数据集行

........

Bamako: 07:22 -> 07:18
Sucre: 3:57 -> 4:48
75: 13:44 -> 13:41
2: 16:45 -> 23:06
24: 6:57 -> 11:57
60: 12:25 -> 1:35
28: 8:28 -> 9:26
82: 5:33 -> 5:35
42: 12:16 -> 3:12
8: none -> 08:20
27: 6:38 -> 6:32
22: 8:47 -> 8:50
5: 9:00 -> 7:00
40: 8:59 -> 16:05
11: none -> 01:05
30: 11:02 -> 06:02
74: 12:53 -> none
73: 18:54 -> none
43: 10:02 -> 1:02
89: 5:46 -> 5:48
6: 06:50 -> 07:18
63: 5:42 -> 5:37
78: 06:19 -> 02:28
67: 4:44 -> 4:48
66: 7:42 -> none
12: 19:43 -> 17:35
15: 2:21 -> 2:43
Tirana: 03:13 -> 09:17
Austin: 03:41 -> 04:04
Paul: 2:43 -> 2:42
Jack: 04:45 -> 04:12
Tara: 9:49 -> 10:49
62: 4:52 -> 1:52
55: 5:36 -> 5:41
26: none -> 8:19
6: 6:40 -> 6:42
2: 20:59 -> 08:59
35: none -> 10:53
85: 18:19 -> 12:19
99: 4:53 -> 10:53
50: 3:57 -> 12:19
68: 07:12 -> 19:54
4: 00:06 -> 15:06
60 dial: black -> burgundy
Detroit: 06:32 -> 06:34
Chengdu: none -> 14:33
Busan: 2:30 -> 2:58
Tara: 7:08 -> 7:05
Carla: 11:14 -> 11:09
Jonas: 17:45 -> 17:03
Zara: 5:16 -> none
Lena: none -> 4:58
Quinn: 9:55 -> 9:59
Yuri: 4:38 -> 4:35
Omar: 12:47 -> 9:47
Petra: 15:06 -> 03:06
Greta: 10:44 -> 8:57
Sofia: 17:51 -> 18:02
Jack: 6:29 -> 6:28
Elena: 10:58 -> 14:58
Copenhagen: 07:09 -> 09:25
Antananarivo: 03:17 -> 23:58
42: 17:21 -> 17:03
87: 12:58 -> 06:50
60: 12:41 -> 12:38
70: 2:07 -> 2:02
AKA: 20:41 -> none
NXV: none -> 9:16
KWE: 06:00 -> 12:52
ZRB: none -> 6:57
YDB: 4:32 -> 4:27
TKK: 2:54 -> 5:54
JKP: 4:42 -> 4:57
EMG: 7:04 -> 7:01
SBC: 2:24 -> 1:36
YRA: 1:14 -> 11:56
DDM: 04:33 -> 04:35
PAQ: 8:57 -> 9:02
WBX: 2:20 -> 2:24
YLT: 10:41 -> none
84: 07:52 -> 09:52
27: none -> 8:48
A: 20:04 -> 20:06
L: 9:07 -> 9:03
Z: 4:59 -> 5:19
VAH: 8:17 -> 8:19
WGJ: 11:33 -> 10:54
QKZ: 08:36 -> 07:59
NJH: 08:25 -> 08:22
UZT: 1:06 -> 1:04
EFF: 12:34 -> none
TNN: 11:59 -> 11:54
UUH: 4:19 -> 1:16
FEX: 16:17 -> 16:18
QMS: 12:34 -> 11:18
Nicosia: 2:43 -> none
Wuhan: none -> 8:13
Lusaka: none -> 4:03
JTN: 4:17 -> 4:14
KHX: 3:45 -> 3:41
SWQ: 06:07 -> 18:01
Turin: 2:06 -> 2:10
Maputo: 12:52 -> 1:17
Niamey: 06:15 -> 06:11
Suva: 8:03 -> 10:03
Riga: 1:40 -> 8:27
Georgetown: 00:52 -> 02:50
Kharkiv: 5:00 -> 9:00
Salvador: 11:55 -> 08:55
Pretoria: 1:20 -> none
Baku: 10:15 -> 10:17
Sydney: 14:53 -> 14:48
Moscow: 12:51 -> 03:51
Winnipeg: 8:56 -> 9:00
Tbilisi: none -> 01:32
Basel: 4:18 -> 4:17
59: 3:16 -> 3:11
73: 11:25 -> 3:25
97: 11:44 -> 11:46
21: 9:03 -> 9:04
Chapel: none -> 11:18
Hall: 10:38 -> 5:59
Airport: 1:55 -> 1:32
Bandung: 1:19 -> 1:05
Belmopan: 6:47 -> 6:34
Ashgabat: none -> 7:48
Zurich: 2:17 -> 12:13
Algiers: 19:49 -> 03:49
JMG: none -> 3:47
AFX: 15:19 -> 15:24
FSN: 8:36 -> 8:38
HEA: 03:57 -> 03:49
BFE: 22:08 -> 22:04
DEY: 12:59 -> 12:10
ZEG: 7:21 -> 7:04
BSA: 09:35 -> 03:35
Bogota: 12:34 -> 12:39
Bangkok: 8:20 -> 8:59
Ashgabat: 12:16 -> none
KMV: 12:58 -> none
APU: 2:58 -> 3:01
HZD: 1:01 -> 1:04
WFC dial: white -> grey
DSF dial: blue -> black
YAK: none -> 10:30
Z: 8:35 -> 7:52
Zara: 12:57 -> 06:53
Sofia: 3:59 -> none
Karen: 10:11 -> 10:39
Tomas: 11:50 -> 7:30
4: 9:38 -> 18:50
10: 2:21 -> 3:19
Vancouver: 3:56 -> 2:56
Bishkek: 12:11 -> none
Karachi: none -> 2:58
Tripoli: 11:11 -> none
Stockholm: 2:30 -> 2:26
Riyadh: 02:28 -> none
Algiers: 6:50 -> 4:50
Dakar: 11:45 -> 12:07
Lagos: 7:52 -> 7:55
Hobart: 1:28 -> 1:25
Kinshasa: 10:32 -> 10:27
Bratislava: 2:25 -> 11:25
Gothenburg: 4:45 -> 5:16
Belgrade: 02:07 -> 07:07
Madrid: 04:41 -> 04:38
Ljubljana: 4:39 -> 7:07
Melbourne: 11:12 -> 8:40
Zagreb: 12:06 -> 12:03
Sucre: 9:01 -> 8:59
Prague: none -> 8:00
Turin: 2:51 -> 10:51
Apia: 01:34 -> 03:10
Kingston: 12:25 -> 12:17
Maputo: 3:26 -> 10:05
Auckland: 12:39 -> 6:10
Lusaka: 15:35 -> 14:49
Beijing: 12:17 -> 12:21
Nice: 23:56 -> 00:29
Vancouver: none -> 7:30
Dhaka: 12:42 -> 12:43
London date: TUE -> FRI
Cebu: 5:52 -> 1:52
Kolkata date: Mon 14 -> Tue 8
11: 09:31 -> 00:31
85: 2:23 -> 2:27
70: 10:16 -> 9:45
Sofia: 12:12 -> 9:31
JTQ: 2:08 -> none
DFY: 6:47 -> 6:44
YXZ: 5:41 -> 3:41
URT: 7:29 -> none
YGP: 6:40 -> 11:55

........

## 你的任务
请把上面材料中的每一行原样抄写下来，一行也不要遗漏。

## 结果
Bamako: 07:22 -> 07:18
Sucre: 3:57 -> 4:48
75: 13:44 -> 13:41
2: 16:45 -> 23:06
24: 6:57 -> 11:57
60: 12:25 -> 1:35
28: 8:28 -> 9:26
82: 5:33 -> 5:35
42: 12:16 -> 3:12
8: none -> 08:20
27: 6:38 -> 6:32
22: 8:47 -> 8:50
5: 9:00 -> 7:00
40: 8:59 -> 16:05
11: none -> 01:05
30: 11:02 -> 06:02
74: 12:53 -> none
73: 18:54 -> none
43: 10:02 -> 1:02
89: 5:46 -> 5:48
6: 06:50 -> 07:18
63: 5:42 -> 5:37
78: 06:19 -> 02:28
67: 4:44 -> 4:48
66: 7:42 -> none
12: 19:43 -> 17:35
15: 2:21 -> 2:43
Tirana: 03:13 -> 09:17
Austin: 03:41 -> 04:04
Paul: 2:43 -> 2:42
Jack: 04:45 -> 04:12
Tara: 9:49 -> 10:49
62: 4:52 -> 1:52
55: 5:36 -> 5:41
26: none -> 8:19
6: 6:40 -> 6:42
2: 20:59 -> 08:59
35: none -> 10:53
85: 18:19 -> 12:19
99: 4:53 -> 10:53
50: 3:57 -> 12:19
68: 07:12 -> 19:54
4: 00:06 -> 15:06
60 dial: black -> burgundy
Detroit: 06:32 -> 06:34
Chengdu: none -> 14:33
Busan: 2:30 -> 2:58
Tara: 7:08 -> 7:05
Carla: 11:14 -> 11:09
Jonas: 17:45 -> 17:03
Zara: 5:16 -> none
Lena: none -> 4:58
Quinn: 9:55 -> 9:59
Yuri: 4:38 -> 4:35
Omar: 12:47 -> 9:47
Petra: 15:06 -> 03:06
Greta: 10:44 -> 8:57
Sofia: 17:51 -> 18:02
Jack: 6:29 -> 6:28
Elena: 10:58 -> 14:58
Copenhagen: 07:09 -> 09:25
Antananarivo: 03:17 -> 23:58
42: 17:21 -> 17:03
87: 12:58 -> 06:50
60: 12:41 -> 12:38
70: 2:07 -> 2:02
AKA: 20:41 -> none
NXV: none -> 9:16
KWE: 06:00 -> 12:52
ZRB: none -> 6:57
YDB: 4:32 -> 4:27
TKK: 2:54 -> 5:54
JKP: 4:42 -> 4:57
EMG: 7:04 -> 7:01
SBC: 2:24 -> 1:36
YRA: 1:14 -> 11:56
DDM: 04:33 -> 04:35
PAQ: 8:57 -> 9:02
WBX: 2:20 -> 2:24
YLT: 10:41 -> none
84: 07:52 -> 09:52
27: none -> 8:48
A: 20:04 -> 20:06
L: 9:07 -> 9:03
Z: 4:59 -> 5:19
VAH: 8:17 -> 8:19
WGJ: 11:33 -> 10:54
QKZ: 08:36 -> 07:59
NJH: 08:25 -> 08:22
UZT: 1:06 -> 1:04
EFF: 12:34 -> none
TNN: 11:59 -> 11:54
UUH: 4:19 -> 1:16
FEX: 16:17 -> 16:18
QMS: 12:34 -> 11:18
Nicosia: 2:43 -> none
Wuhan: none -> 8:13
Lusaka: none -> 4:03
JTN: 4:17 -> 4:14
KHX: 3:45 -> 3:41
SWQ: 06:07 -> 18:01
Turin: 2:06 -> 2:10
Maputo: 12:52 -> 1:17
Niamey: 06:15 -> 06:11
Suva: 8:03 -> 10:03
Riga: 1:40 -> 8:27
Georgetown: 00:52 -> 02:50
Kharkiv: 5:00 -> 9:00
Salvador: 11:55 -> 08:55
Pretoria: 1:20 -> none
Baku: 10:15 -> 10:17
Sydney: 14:53 -> 14:48
Moscow: 12:51 -> 03:51
Winnipeg: 8:56 -> 9:00
Tbilisi: none -> 01:32
Basel: 4:18 -> 4:17
59: 3:16 -> 3:11
73: 11:25 -> 3:25
97: 11:44 -> 11:46
21: 9:03 -> 9:04
Chapel: none -> 11:18
Hall: 10:38 -> 5:59
Airport: 1:55 -> 1:32
Bandung: 1:19 -> 1:05
Belmopan: 6:47 -> 6:34
Ashgabat: none -> 7:48
Zurich: 2:17 -> 12:13
Algiers: 19:49 -> 03:49
JMG: none -> 3:47
AFX: 15:19 -> 15:24
FSN: 8:36 -> 8:38
HEA: 03:57 -> 03:49
BFE: 22:08 -> 22:04
DEY: 12:59 -> 12:10
ZEG: 7:21 -> 7:04
BSA: 09:35 -> 03:35
Bogota: 12:34 -> 12:39
Bangkok: 8:20 -> 8:59
Ashgabat: 12:16 -> none
KMV: 12:58 -> none
APU: 2:58 -> 3:01
HZD: 1:01 -> 1:04
WFC dial: white -> grey
DSF dial: blue -> black
YAK: none -> 10:30
Z: 8:35 -> 7:52
Zara: 12:57 -> 06:53
Sofia: 3:59 -> none
Karen: 10:11 -> 10:39
Tomas: 11:50 -> 7:30
4: 9:38 -> 18:50
10: 2:21 -> 3:19
Vancouver: 3:56 -> 2:56
Bishkek: 12:11 -> none
Karachi: none -> 2:58
Tripoli: 11:11 -> none
Stockholm: 2:30 -> 2:26
Riyadh: 02:28 -> none
Algiers: 6:50 -> 4:50
Dakar: 11:45 -> 12:07
Lagos: 7:52 -> 7:55
Hobart: 1:28 -> 1:25
Kinshasa: 10:32 -> 10:27
Bratislava: 2:25 -> 11:25
Gothenburg: 4:45 -> 5:16
Belgrade: 02:07 -> 07:07
Madrid: 04:41 -> 04:38
Ljubljana: 4:39 -> 7:07
Melbourne: 11:12 -> 8:40
Zagreb: 12:06 -> 12:03
Sucre: 9:01 -> 8:59
Prague: none -> 8:00
Turin: 2:51 -> 10:51
Apia: 01:34 -> 03:10
Kingston: 12:25 -> 12:17
Maputo: 3:26 -> 10:05
Auckland: 12:39 -> 6:10
Lusaka: 15:35 -> 14:49
Beijing: 12:17 -> 12:21
Nice: 23:56 -> 00:29
Vancouver: none -> 7:30
Dhaka: 12:42 -> 12:43
London date: TUE -> FRI
Cebu: 5:52 -> 1:52
Kolkata date: Mon 14 -> Tue 8
11: 09:31 -> 00:31
85: 2:23 -> 2:27
70: 10:16 -> 9:45
Sofia: 12:12 -> 9:31
JTQ: 2:08 -> none
DFY: 6:47 -> 6:44
YXZ: 5:41 -> 3:41
URT: 7:29 -> none
YGP: 6:40 -> 11:55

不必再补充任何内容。